─── DATA EXCERPTS ───

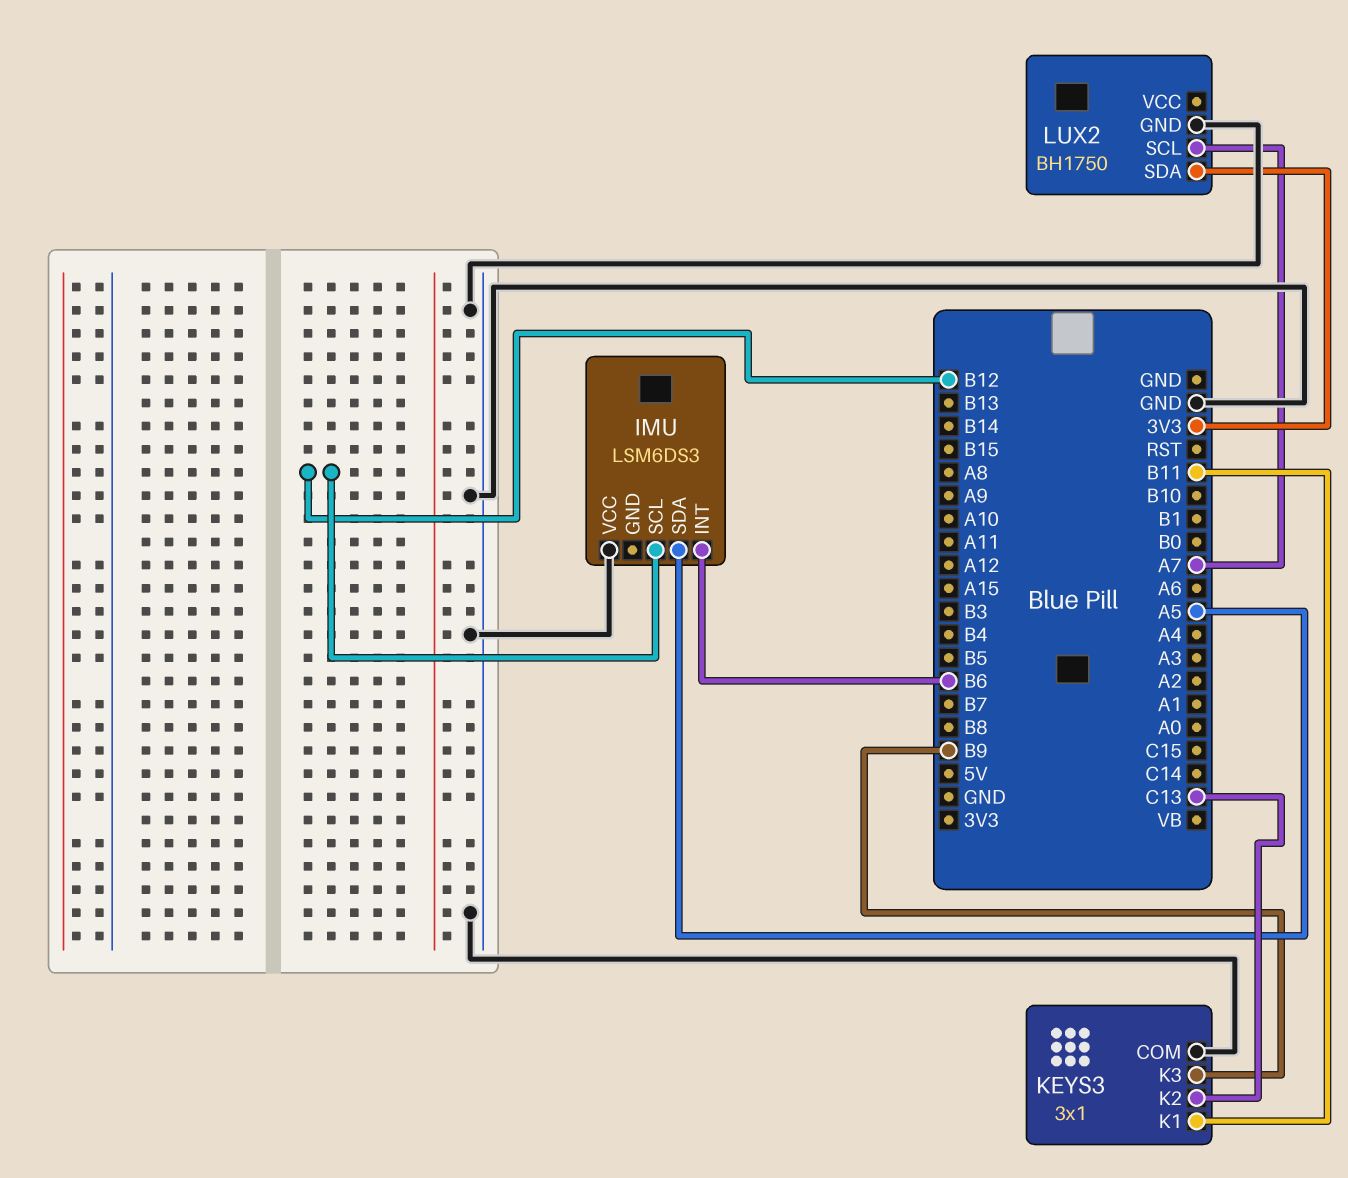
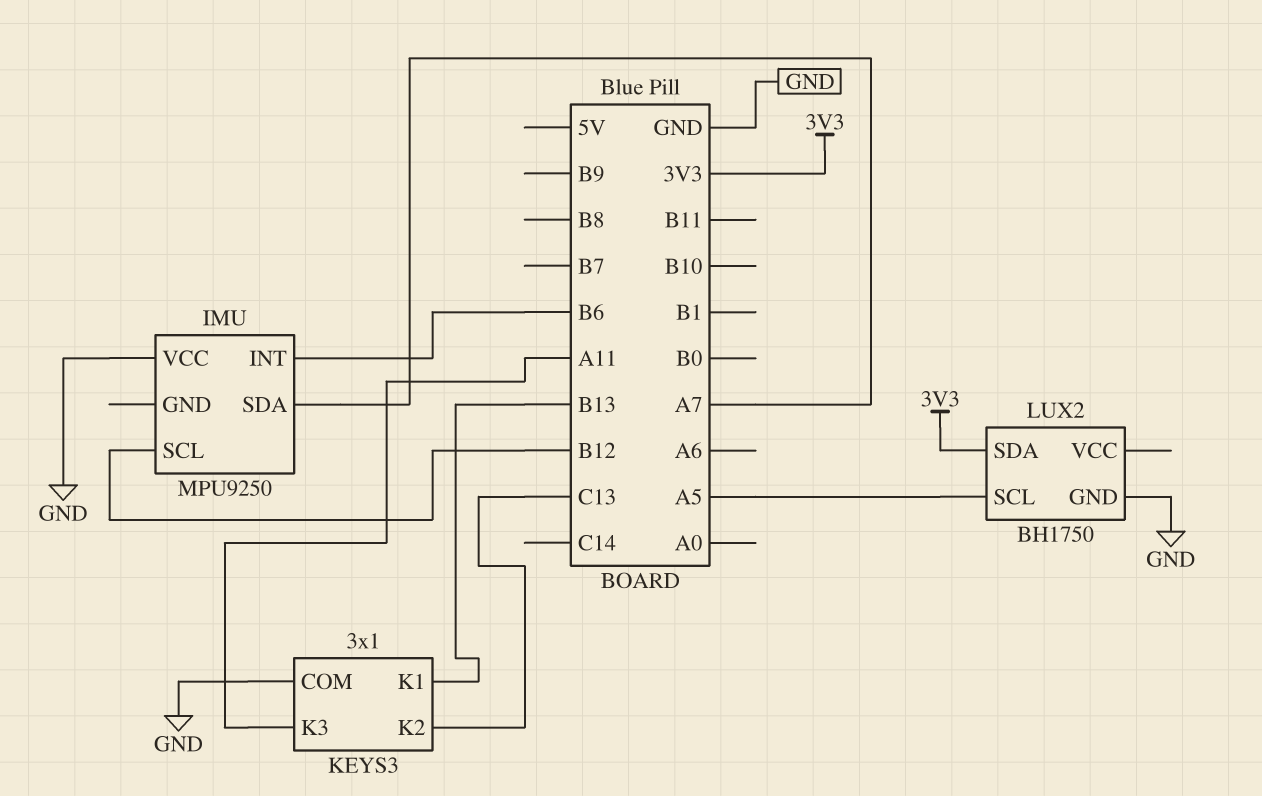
IMU: LSM6DS3 -> MPU9250
IMU pin SDA: A5 -> A7
KEYS3 pin K1: B11 -> B13
KEYS3 pin K3: B9 -> A11
LUX2 pin SCL: A7 -> A5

───

## WHAT TO DO
Your output must contain exactly the lines from the one containing "KEYS3 pin K1: B11 -> B13" to the final line of the data above, and no other text.

## ANSWER TO THIS PROBLEM
KEYS3 pin K1: B11 -> B13
KEYS3 pin K3: B9 -> A11
LUX2 pin SCL: A7 -> A5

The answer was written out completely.